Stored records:

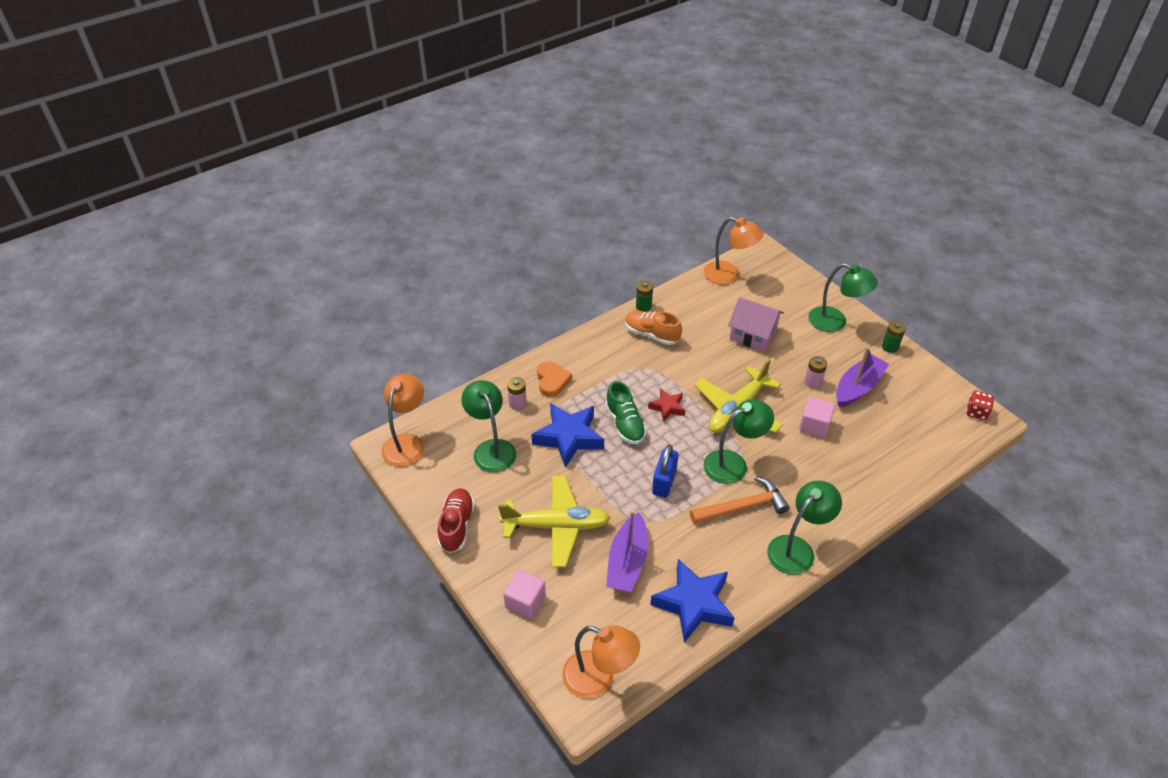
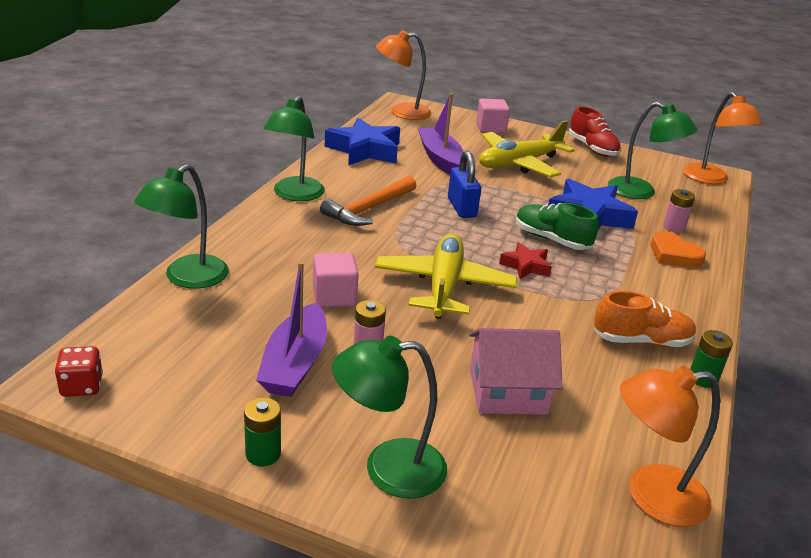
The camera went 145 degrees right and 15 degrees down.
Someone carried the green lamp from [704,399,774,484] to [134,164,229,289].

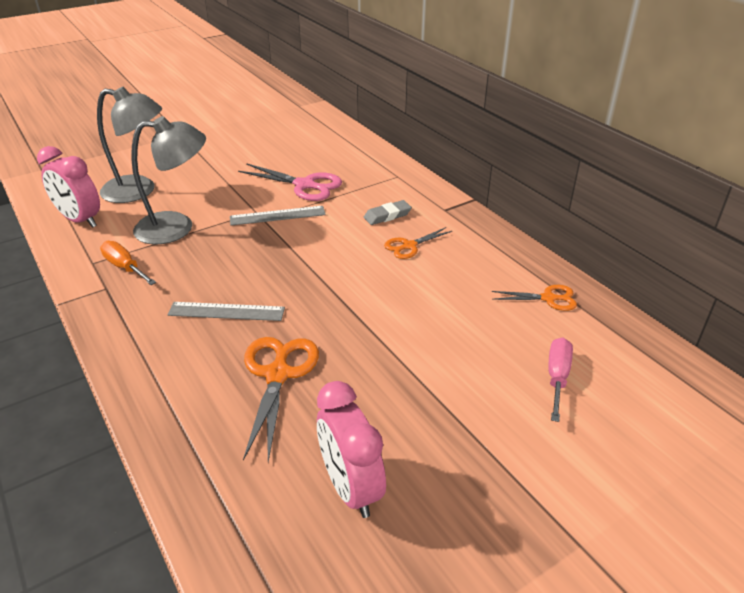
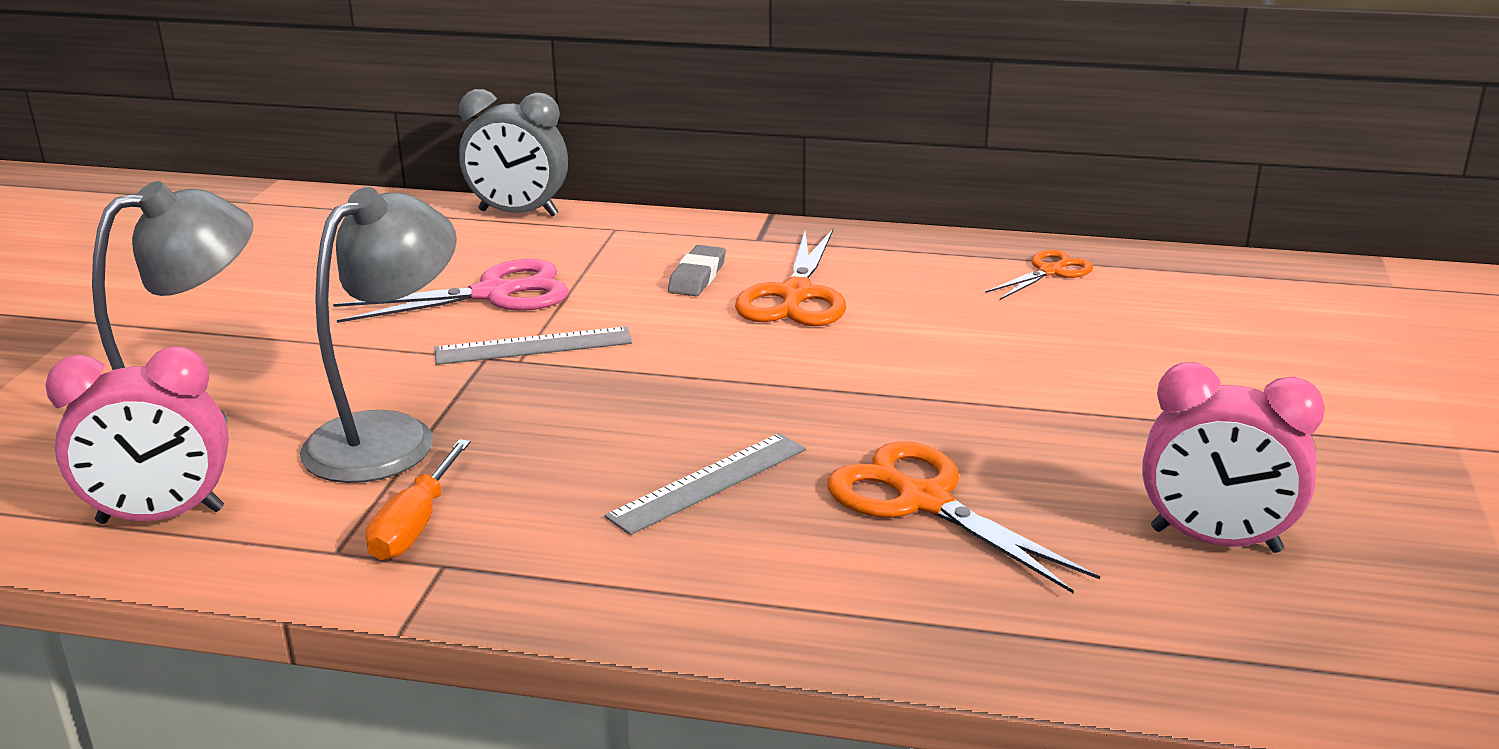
The camera went 45 degrees left and 10 degrees down.
Someone took away the pink screwdriver at [548,338,573,422].
Someone put down the grey clock at [459,89,568,217].
Someone rotated the orange screwdriver at [100,241,156,285] by 75 degrees counterclockwise.
Someone rotated the grey ruler at [230,206,326,226] by 45 degrees clockwise.
Someone scaled the orange scissors at [384,227,452,259] by 1.68.

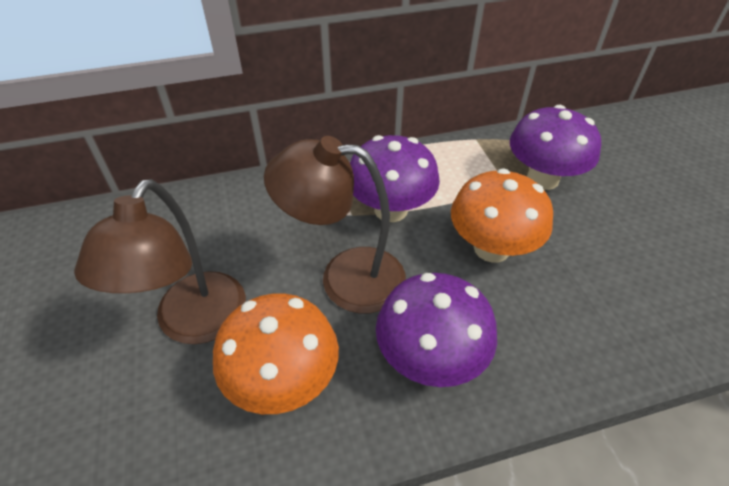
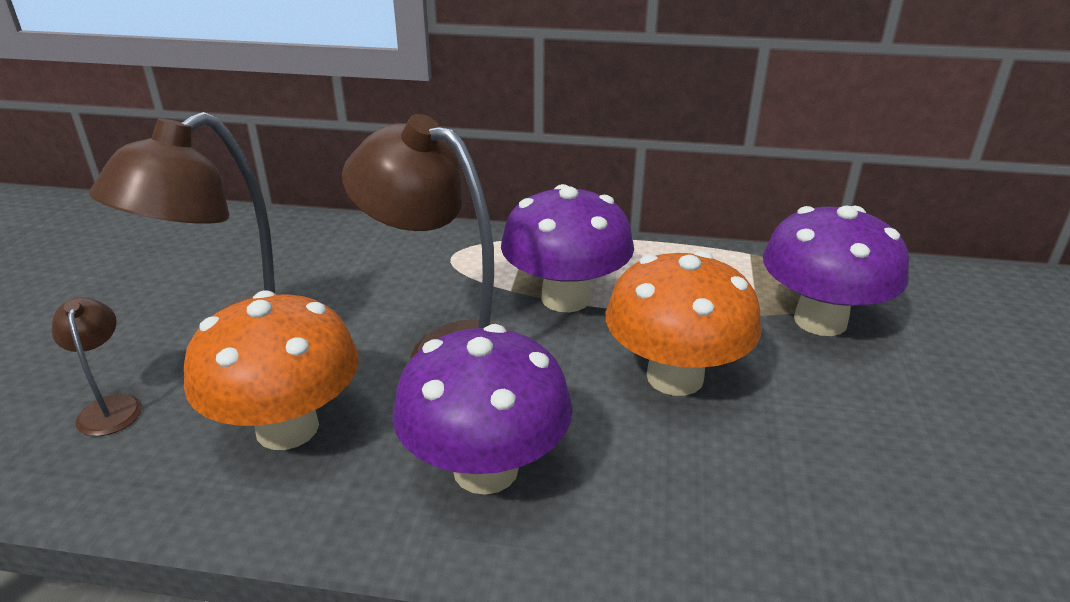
The camera went 25 degrees right and 15 degrees down.
Someone put down the brown lamp at [51,297,142,436].

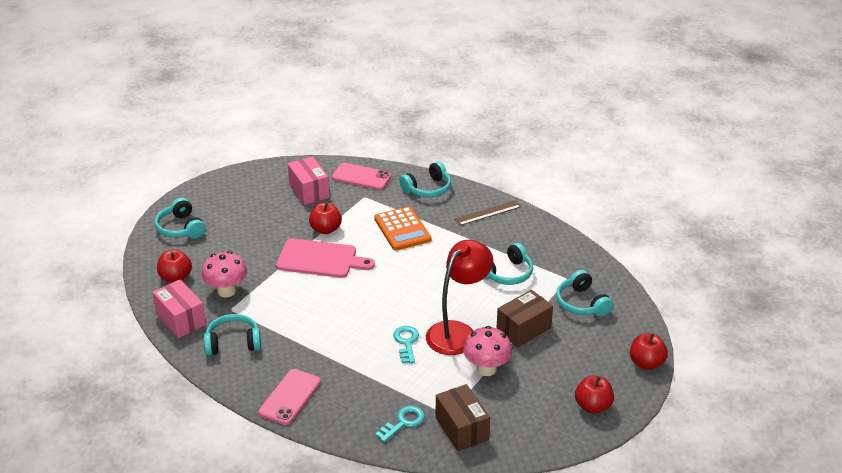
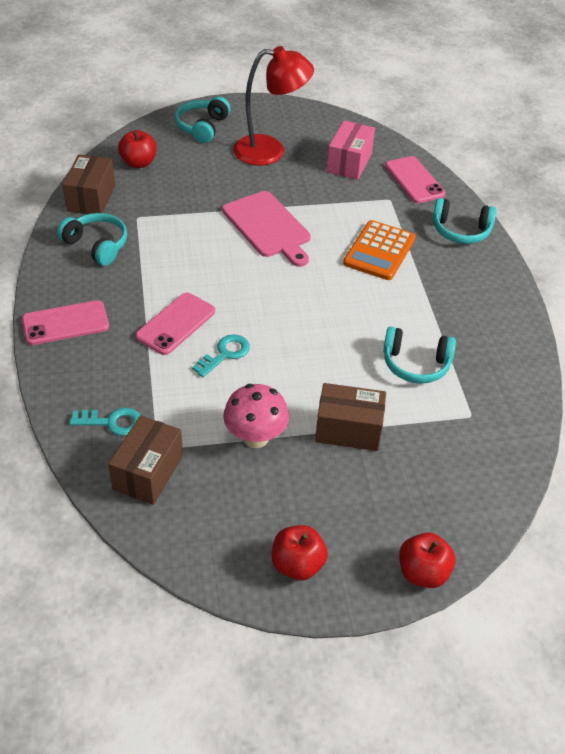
The camera went 45 degrees right and 10 degrees up.
Someone took away the pink mushroom at [202,251,247,297].
Someone took away the red apple at [309,203,342,234].
Someone took away the brown ruler at [455,200,521,226].
Someone took away the turquoise headphones at [556,270,613,317].
Someone put down the pink phone at [136,293,215,355].
Someone carried the red lamp from [426,240,493,355] to [233,46,314,166].
Someone repainted the pink box at [152,280,206,338], which became the brown box at [63,154,115,214].

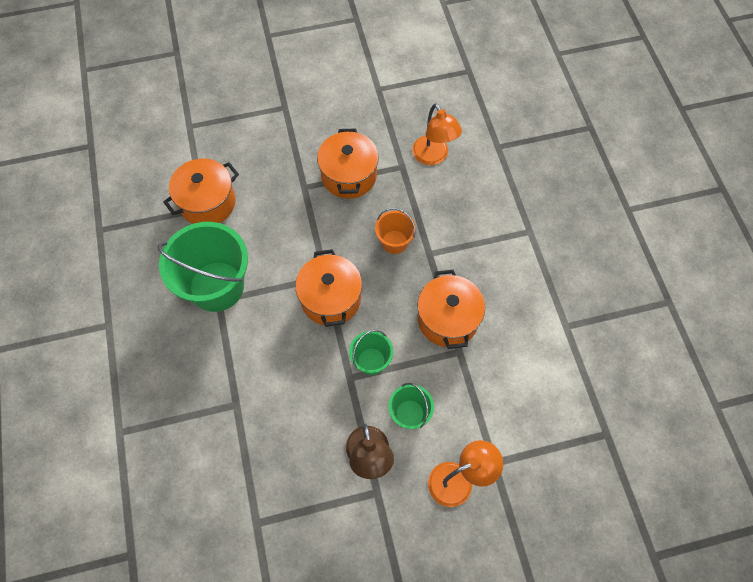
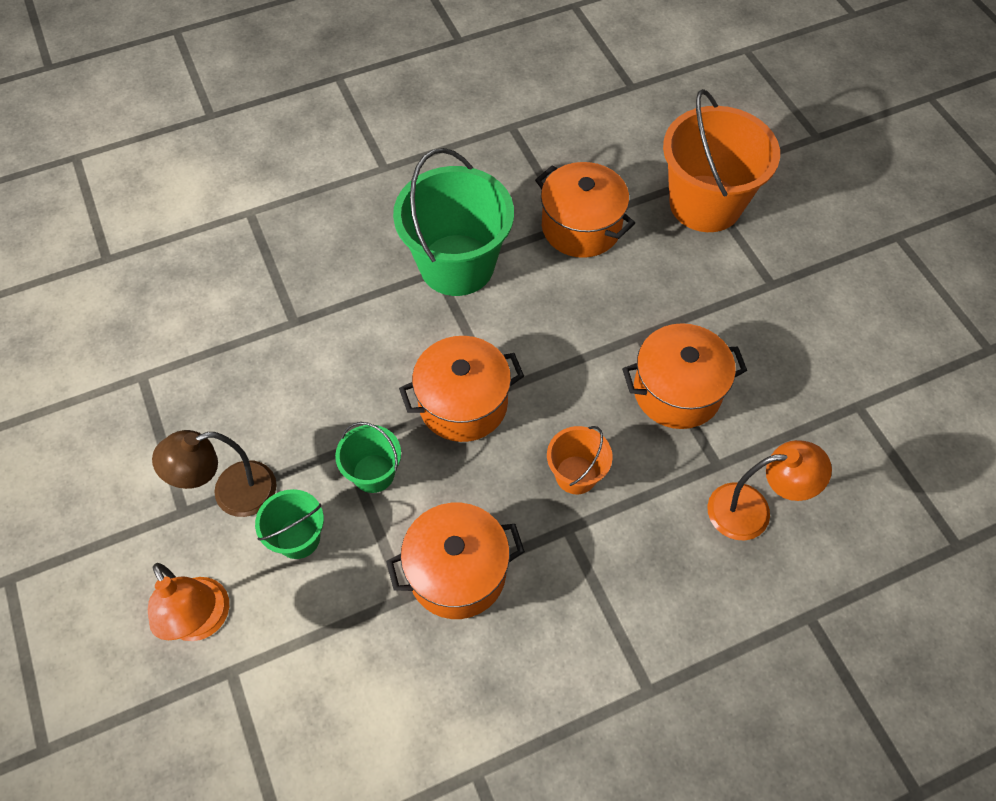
The camera went 80 degrees right and 5 degrees down.
Someone put down the orange bucket at [663,89,780,232].
Someone rotated the orange lamp at [412,103,462,165] by 150 degrees counterclockwise.

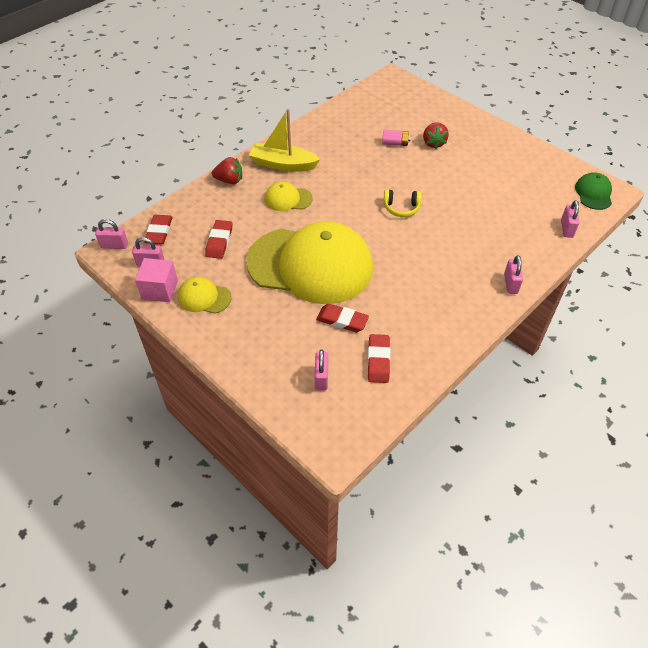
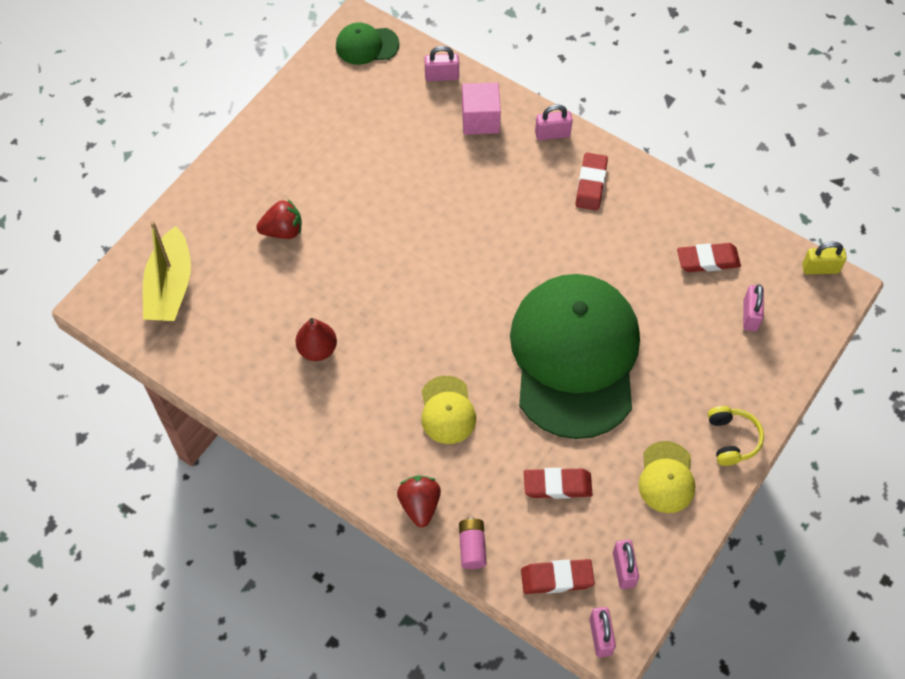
The camera went 100 degrees left and 10 degrees up.
Someone put down the red pear at [295,318,337,361].
Someone put down the yellow padlock at [802,242,847,274].
Someone carried the pink cube from [135,258,178,302] to [462,82,501,135].
Someone carried the yellow boat from [249,109,320,172] to [143,221,191,321].
Someone carried the red eraser from [316,304,369,332] to [575,153,608,211].
Someone carried the pink battery from [382,130,411,146] to [459,517,487,569].
Someone carried the yellow headphones from [383,189,422,217] to [708,406,764,466].
Someone repainted the yellow cap at [246,221,373,304], which became the green cap at [510,274,640,439].
Someone rotated the pink padlock at [315,350,328,391] by 75 degrees counterclockwise.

Description of the task. Output all of the entries verbatim, leaving out any images.

Task solution.
The camera went 145 degrees right and 15 degrees down.
Someone carried the green lamp from [704,399,774,484] to [134,164,229,289].

The camera went 45 degrees left and 10 degrees down.
Someone took away the pink screwdriver at [548,338,573,422].
Someone put down the grey clock at [459,89,568,217].
Someone rotated the orange screwdriver at [100,241,156,285] by 75 degrees counterclockwise.
Someone rotated the grey ruler at [230,206,326,226] by 45 degrees clockwise.
Someone scaled the orange scissors at [384,227,452,259] by 1.68.

The camera went 25 degrees right and 15 degrees down.
Someone put down the brown lamp at [51,297,142,436].

The camera went 45 degrees right and 10 degrees up.
Someone took away the pink mushroom at [202,251,247,297].
Someone took away the red apple at [309,203,342,234].
Someone took away the brown ruler at [455,200,521,226].
Someone took away the turquoise headphones at [556,270,613,317].
Someone put down the pink phone at [136,293,215,355].
Someone carried the red lamp from [426,240,493,355] to [233,46,314,166].
Someone repainted the pink box at [152,280,206,338], which became the brown box at [63,154,115,214].

The camera went 80 degrees right and 5 degrees down.
Someone put down the orange bucket at [663,89,780,232].
Someone rotated the orange lamp at [412,103,462,165] by 150 degrees counterclockwise.

The camera went 100 degrees left and 10 degrees up.
Someone put down the red pear at [295,318,337,361].
Someone put down the yellow padlock at [802,242,847,274].
Someone carried the pink cube from [135,258,178,302] to [462,82,501,135].
Someone carried the yellow boat from [249,109,320,172] to [143,221,191,321].
Someone carried the red eraser from [316,304,369,332] to [575,153,608,211].
Someone carried the pink battery from [382,130,411,146] to [459,517,487,569].
Someone carried the yellow headphones from [383,189,422,217] to [708,406,764,466].
Someone repainted the yellow cap at [246,221,373,304], which became the green cap at [510,274,640,439].
Someone rotated the pink padlock at [315,350,328,391] by 75 degrees counterclockwise.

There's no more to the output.